■ Directions for this task
Repeat exactly, and only, the lines from the one containing "C1: 680nF (GND, VBAT) -> 100nF (GND, VBAT)" through the end of the records.

■ Provided material

════════

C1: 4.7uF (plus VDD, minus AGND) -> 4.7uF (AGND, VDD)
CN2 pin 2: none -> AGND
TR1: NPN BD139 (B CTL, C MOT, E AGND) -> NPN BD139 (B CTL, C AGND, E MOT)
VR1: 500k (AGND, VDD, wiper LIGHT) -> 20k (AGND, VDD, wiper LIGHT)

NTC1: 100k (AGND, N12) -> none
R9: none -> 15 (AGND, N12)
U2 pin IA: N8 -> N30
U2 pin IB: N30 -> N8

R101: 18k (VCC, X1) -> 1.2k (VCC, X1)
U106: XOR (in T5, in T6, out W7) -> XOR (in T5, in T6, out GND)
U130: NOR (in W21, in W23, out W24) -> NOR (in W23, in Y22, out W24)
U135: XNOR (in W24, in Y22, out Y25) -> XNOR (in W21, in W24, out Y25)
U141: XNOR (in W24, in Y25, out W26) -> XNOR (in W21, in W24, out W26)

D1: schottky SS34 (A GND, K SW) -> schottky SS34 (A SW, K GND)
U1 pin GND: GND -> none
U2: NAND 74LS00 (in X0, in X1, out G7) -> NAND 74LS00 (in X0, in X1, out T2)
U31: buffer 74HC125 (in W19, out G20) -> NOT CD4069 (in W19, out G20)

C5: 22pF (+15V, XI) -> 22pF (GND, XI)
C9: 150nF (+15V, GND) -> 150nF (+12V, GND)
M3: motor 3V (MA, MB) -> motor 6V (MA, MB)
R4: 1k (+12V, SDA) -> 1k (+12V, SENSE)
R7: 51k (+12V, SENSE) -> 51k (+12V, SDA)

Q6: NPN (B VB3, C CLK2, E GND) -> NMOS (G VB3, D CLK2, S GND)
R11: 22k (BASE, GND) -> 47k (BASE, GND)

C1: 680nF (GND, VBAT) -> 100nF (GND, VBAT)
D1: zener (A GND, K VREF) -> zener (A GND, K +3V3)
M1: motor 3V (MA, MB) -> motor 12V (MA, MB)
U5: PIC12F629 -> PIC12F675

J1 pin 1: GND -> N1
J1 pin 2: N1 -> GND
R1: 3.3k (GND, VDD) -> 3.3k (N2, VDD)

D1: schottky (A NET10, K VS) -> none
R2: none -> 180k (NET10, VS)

════════

■ Exercise result
C1: 680nF (GND, VBAT) -> 100nF (GND, VBAT)
D1: zener (A GND, K VREF) -> zener (A GND, K +3V3)
M1: motor 3V (MA, MB) -> motor 12V (MA, MB)
U5: PIC12F629 -> PIC12F675

J1 pin 1: GND -> N1
J1 pin 2: N1 -> GND
R1: 3.3k (GND, VDD) -> 3.3k (N2, VDD)

D1: schottky (A NET10, K VS) -> none
R2: none -> 180k (NET10, VS)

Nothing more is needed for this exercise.